Stored dataset items:
○ ○ ○

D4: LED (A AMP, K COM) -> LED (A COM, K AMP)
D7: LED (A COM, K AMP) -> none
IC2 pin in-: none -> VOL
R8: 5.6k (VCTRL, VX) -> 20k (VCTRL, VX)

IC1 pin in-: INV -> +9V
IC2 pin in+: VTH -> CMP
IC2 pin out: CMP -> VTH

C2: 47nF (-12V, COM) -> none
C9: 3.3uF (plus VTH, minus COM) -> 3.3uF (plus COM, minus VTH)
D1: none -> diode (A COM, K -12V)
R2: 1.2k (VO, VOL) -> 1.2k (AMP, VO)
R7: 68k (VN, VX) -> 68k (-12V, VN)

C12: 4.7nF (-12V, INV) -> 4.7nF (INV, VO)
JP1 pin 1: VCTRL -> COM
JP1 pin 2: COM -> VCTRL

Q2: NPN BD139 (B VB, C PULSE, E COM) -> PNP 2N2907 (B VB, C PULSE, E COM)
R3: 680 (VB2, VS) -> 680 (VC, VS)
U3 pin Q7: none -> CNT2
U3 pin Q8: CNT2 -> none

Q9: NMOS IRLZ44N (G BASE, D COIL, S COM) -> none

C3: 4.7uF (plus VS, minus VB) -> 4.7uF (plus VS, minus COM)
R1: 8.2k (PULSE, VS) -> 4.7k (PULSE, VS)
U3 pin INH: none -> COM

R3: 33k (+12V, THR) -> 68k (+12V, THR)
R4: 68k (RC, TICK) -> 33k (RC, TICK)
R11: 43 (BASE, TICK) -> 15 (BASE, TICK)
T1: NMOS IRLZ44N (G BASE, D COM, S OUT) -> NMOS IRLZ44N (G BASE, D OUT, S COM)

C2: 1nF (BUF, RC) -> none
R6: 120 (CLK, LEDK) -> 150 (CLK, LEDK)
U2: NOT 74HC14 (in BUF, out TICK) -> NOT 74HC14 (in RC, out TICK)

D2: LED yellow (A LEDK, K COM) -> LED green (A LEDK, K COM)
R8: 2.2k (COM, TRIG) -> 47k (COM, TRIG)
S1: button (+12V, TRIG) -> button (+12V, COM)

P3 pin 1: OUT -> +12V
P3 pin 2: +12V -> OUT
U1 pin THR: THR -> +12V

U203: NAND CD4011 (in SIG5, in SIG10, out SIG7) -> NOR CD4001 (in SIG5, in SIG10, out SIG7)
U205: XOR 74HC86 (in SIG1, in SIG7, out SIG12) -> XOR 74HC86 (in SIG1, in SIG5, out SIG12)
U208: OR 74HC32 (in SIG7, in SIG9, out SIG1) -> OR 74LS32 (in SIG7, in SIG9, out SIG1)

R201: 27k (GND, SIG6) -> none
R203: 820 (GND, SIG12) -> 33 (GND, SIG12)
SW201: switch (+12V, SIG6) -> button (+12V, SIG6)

○ ○ ○

## TASK REQUIREMENTS
Pull every line with the word "LEDK" from the data.

## OUTPUT OF THE EXERCISE
R6: 120 (CLK, LEDK) -> 150 (CLK, LEDK)
D2: LED yellow (A LEDK, K COM) -> LED green (A LEDK, K COM)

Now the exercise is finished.